_Your objective_. Scan the listing below for "purple", then report every line that has it.

_Supplied information_.
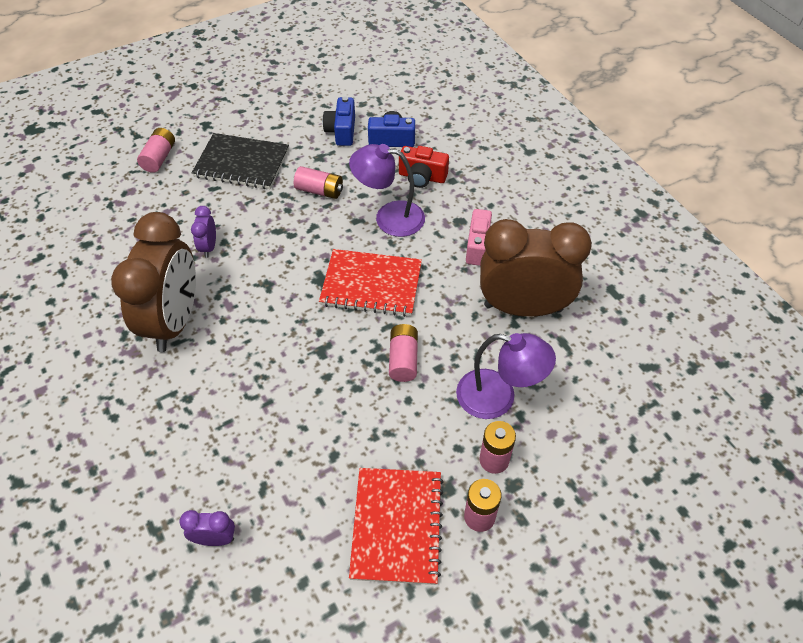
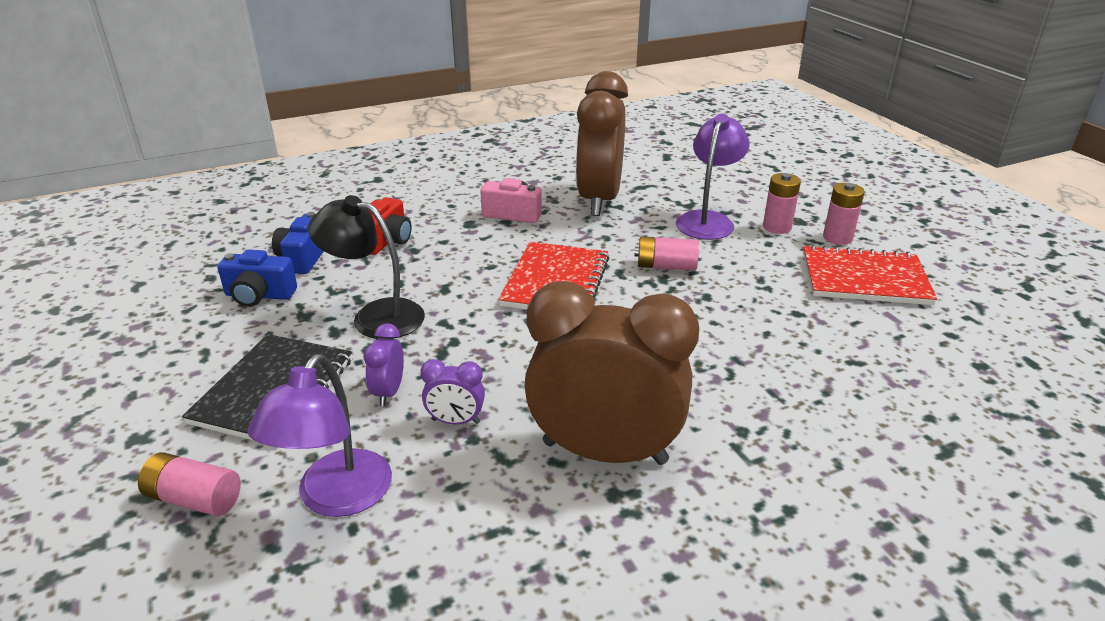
camera: 85 degrees left, 20 degrees down
(215, 539) = (934, 397): purple clock -> purple clock (388, 392)
(319, 191) = (375, 316): pink battery -> black lamp
(389, 217) = (448, 265): purple lamp -> purple lamp (336, 498)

_Written solution_.
(215, 539) = (934, 397): purple clock -> purple clock (388, 392)
(389, 217) = (448, 265): purple lamp -> purple lamp (336, 498)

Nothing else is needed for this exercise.